::: INPUT FOR THIS TASK

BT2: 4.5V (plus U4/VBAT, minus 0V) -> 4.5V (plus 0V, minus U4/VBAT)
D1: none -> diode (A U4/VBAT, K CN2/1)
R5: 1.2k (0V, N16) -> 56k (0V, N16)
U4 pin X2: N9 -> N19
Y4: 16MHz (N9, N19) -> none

::::::
::: INPUT FOR THIS TASK

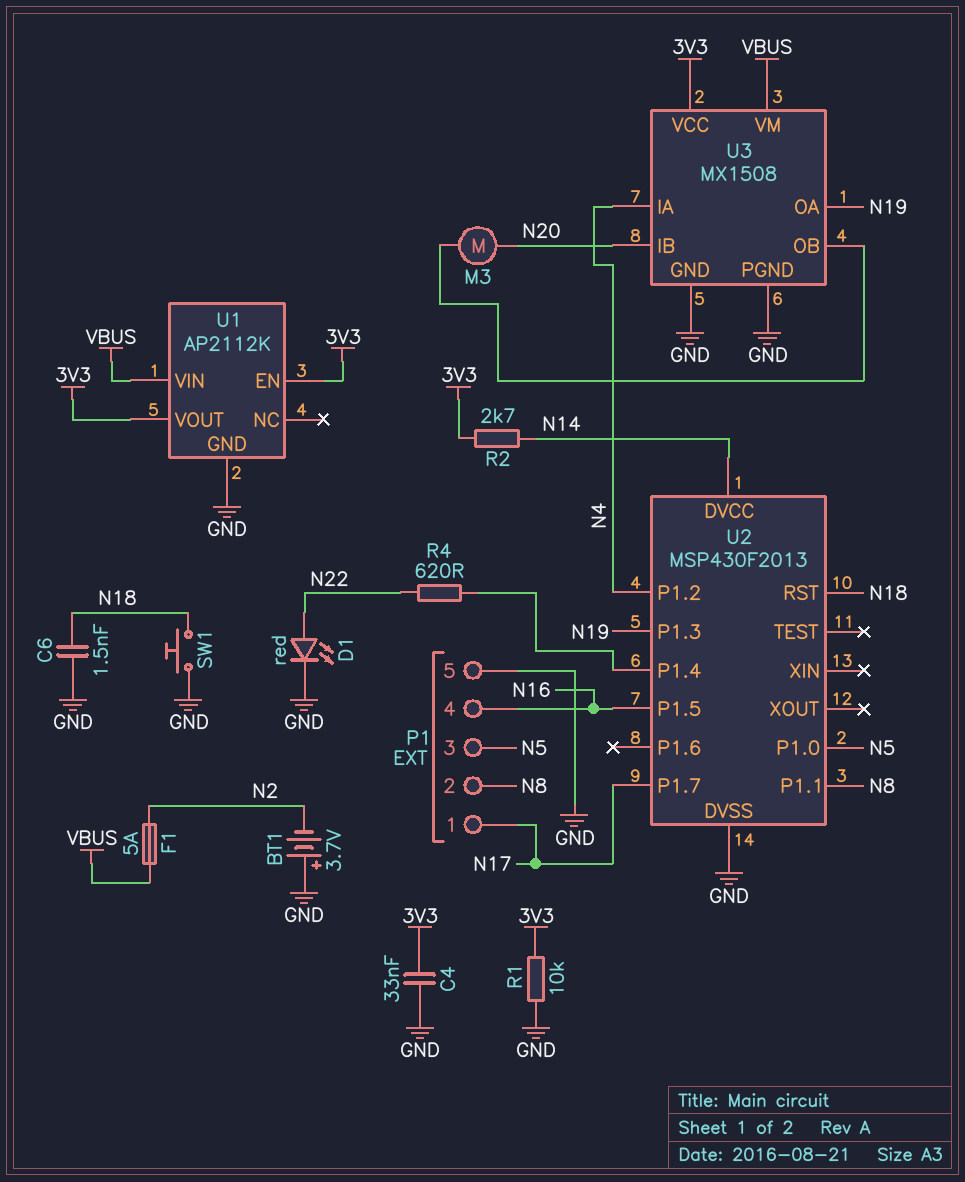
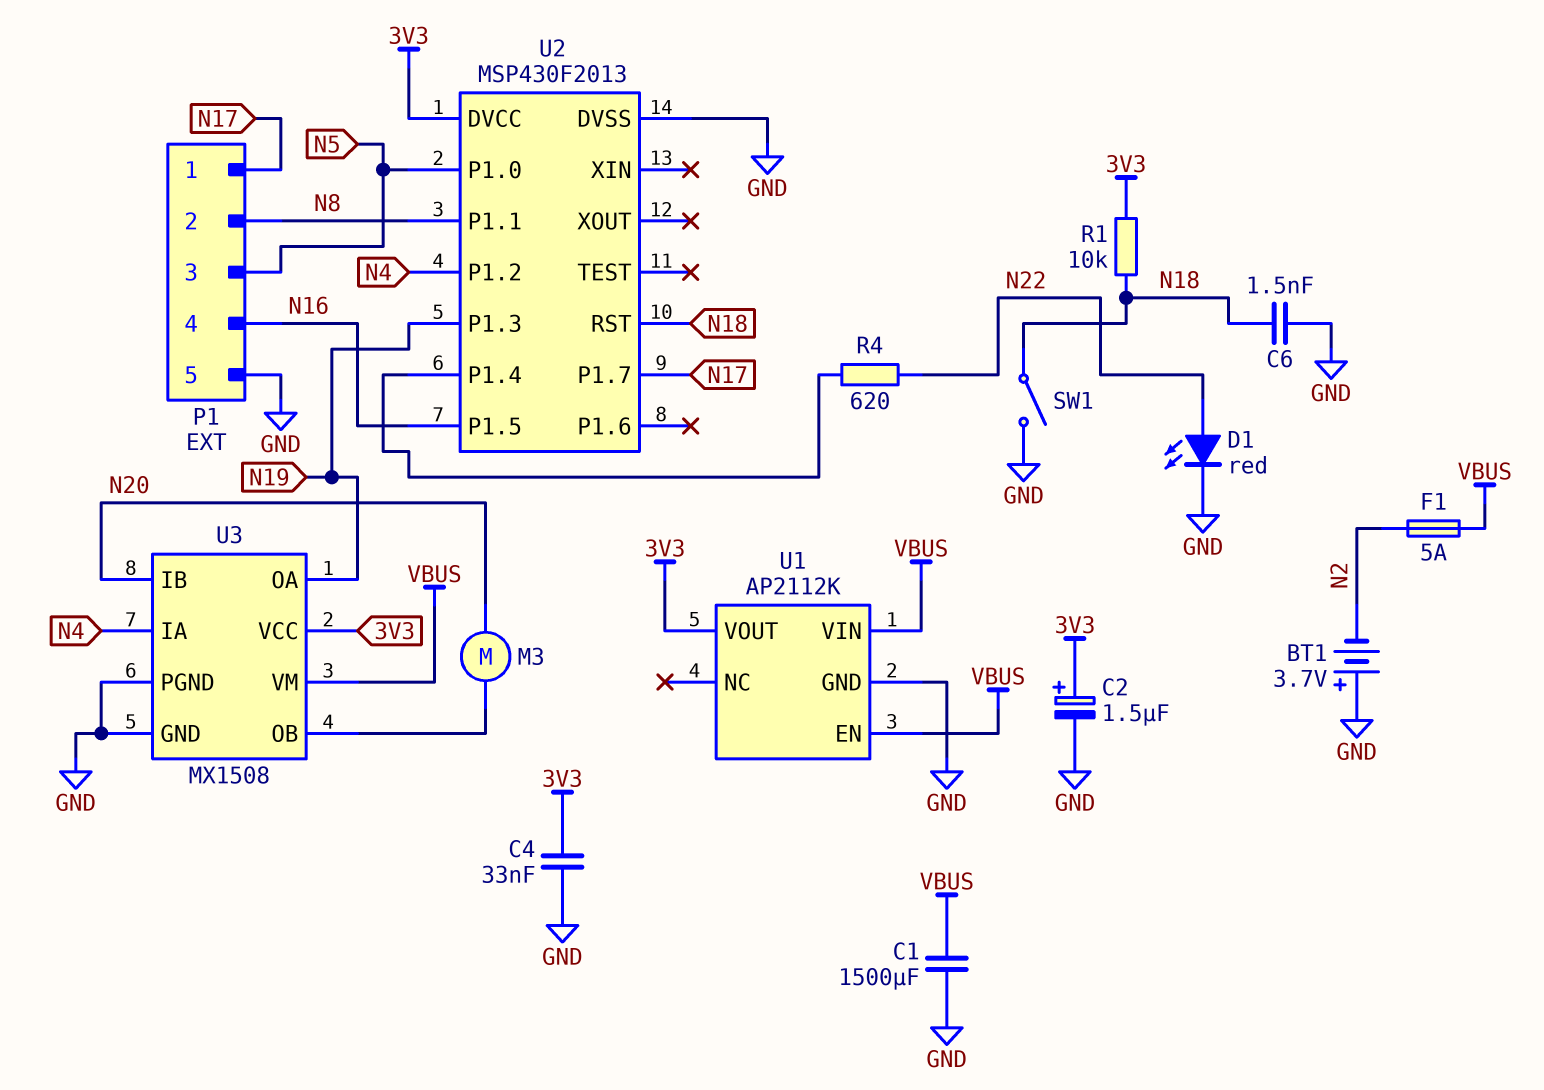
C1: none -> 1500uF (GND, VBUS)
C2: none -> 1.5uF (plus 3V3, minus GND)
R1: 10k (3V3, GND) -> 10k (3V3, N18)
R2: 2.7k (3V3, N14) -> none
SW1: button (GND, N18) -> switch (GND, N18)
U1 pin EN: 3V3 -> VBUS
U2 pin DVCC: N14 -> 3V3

::::::
::: INPUT FOR THIS TASK

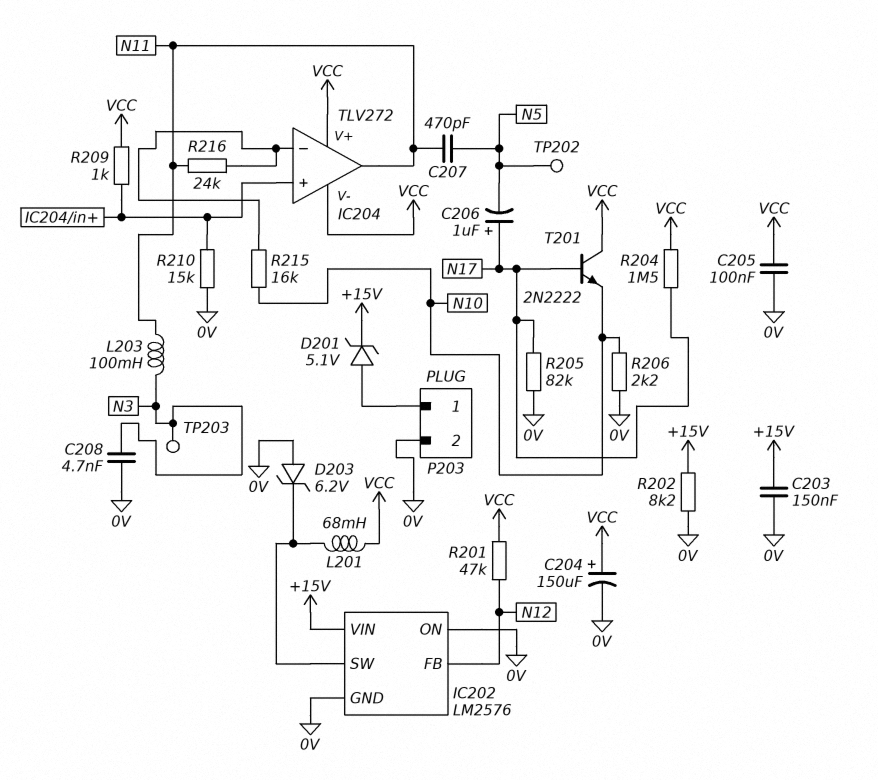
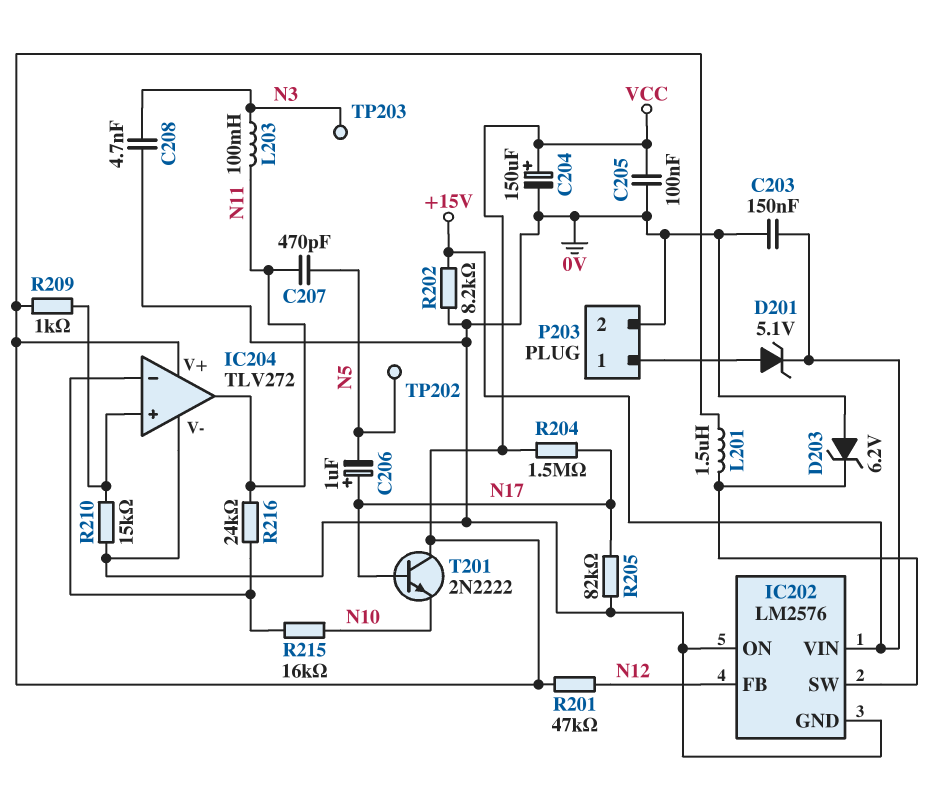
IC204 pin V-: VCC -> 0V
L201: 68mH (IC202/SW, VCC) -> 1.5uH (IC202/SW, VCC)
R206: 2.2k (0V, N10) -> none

::::::

TASK ITEM
Whenever the string "plus" turns up in a line of the data, copy that line.

SOLUTION TO THE EXERCISE
BT2: 4.5V (plus U4/VBAT, minus 0V) -> 4.5V (plus 0V, minus U4/VBAT)
C2: none -> 1.5uF (plus 3V3, minus GND)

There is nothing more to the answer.